◆ THE DATA ◆
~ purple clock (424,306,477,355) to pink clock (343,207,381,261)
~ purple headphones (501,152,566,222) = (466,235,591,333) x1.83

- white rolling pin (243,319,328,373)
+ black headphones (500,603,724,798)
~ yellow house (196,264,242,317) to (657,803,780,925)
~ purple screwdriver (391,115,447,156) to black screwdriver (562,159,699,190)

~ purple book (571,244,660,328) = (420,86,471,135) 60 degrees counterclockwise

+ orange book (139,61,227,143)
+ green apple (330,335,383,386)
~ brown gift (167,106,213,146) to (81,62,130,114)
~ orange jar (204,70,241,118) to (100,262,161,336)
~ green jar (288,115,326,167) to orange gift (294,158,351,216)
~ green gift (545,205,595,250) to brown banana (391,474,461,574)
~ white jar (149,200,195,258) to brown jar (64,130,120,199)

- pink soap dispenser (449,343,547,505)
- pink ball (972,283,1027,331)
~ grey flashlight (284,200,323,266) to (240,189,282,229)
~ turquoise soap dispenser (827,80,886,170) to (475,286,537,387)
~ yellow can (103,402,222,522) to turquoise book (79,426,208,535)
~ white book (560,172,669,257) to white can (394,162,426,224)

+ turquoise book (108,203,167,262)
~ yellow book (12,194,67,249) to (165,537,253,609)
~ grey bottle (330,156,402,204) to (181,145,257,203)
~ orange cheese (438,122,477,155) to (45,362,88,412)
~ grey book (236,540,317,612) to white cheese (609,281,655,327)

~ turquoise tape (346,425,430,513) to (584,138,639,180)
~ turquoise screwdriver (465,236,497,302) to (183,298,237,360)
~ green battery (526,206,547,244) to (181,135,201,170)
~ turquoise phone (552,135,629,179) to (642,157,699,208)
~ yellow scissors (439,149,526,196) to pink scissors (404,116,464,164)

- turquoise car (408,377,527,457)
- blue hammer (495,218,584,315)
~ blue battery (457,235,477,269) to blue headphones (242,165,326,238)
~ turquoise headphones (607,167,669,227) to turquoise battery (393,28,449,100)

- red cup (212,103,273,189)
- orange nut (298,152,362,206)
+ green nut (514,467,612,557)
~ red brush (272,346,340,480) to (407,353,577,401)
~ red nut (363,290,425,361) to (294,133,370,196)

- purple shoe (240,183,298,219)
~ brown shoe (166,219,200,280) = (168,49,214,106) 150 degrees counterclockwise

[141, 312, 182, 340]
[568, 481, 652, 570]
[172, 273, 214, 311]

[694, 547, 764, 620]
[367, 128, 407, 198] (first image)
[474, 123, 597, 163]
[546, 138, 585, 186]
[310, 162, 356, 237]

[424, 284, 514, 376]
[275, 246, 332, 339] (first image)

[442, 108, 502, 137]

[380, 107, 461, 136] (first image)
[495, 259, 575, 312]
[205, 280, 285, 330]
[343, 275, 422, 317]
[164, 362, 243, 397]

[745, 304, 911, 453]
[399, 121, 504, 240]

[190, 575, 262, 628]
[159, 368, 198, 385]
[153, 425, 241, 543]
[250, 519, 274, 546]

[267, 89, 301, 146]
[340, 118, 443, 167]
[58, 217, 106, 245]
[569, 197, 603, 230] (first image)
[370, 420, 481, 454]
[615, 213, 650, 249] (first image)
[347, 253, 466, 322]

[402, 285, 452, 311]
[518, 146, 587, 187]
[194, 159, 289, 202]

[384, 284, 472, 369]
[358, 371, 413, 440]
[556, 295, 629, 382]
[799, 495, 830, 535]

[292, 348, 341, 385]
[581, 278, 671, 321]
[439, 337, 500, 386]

◆ YOUR INSTRUCTIONS ◆
The records are to be duplicated in full, with every word kept exactly.

◆ SOLUTION ◆
~ purple clock (424,306,477,355) to pink clock (343,207,381,261)
~ purple headphones (501,152,566,222) = (466,235,591,333) x1.83

- white rolling pin (243,319,328,373)
+ black headphones (500,603,724,798)
~ yellow house (196,264,242,317) to (657,803,780,925)
~ purple screwdriver (391,115,447,156) to black screwdriver (562,159,699,190)

~ purple book (571,244,660,328) = (420,86,471,135) 60 degrees counterclockwise

+ orange book (139,61,227,143)
+ green apple (330,335,383,386)
~ brown gift (167,106,213,146) to (81,62,130,114)
~ orange jar (204,70,241,118) to (100,262,161,336)
~ green jar (288,115,326,167) to orange gift (294,158,351,216)
~ green gift (545,205,595,250) to brown banana (391,474,461,574)
~ white jar (149,200,195,258) to brown jar (64,130,120,199)

- pink soap dispenser (449,343,547,505)
- pink ball (972,283,1027,331)
~ grey flashlight (284,200,323,266) to (240,189,282,229)
~ turquoise soap dispenser (827,80,886,170) to (475,286,537,387)
~ yellow can (103,402,222,522) to turquoise book (79,426,208,535)
~ white book (560,172,669,257) to white can (394,162,426,224)

+ turquoise book (108,203,167,262)
~ yellow book (12,194,67,249) to (165,537,253,609)
~ grey bottle (330,156,402,204) to (181,145,257,203)
~ orange cheese (438,122,477,155) to (45,362,88,412)
~ grey book (236,540,317,612) to white cheese (609,281,655,327)

~ turquoise tape (346,425,430,513) to (584,138,639,180)
~ turquoise screwdriver (465,236,497,302) to (183,298,237,360)
~ green battery (526,206,547,244) to (181,135,201,170)
~ turquoise phone (552,135,629,179) to (642,157,699,208)
~ yellow scissors (439,149,526,196) to pink scissors (404,116,464,164)

- turquoise car (408,377,527,457)
- blue hammer (495,218,584,315)
~ blue battery (457,235,477,269) to blue headphones (242,165,326,238)
~ turquoise headphones (607,167,669,227) to turquoise battery (393,28,449,100)

- red cup (212,103,273,189)
- orange nut (298,152,362,206)
+ green nut (514,467,612,557)
~ red brush (272,346,340,480) to (407,353,577,401)
~ red nut (363,290,425,361) to (294,133,370,196)

- purple shoe (240,183,298,219)
~ brown shoe (166,219,200,280) = (168,49,214,106) 150 degrees counterclockwise

[141, 312, 182, 340]
[568, 481, 652, 570]
[172, 273, 214, 311]

[694, 547, 764, 620]
[367, 128, 407, 198] (first image)
[474, 123, 597, 163]
[546, 138, 585, 186]
[310, 162, 356, 237]

[424, 284, 514, 376]
[275, 246, 332, 339] (first image)

[442, 108, 502, 137]

[380, 107, 461, 136] (first image)
[495, 259, 575, 312]
[205, 280, 285, 330]
[343, 275, 422, 317]
[164, 362, 243, 397]

[745, 304, 911, 453]
[399, 121, 504, 240]

[190, 575, 262, 628]
[159, 368, 198, 385]
[153, 425, 241, 543]
[250, 519, 274, 546]

[267, 89, 301, 146]
[340, 118, 443, 167]
[58, 217, 106, 245]
[569, 197, 603, 230] (first image)
[370, 420, 481, 454]
[615, 213, 650, 249] (first image)
[347, 253, 466, 322]

[402, 285, 452, 311]
[518, 146, 587, 187]
[194, 159, 289, 202]

[384, 284, 472, 369]
[358, 371, 413, 440]
[556, 295, 629, 382]
[799, 495, 830, 535]

[292, 348, 341, 385]
[581, 278, 671, 321]
[439, 337, 500, 386]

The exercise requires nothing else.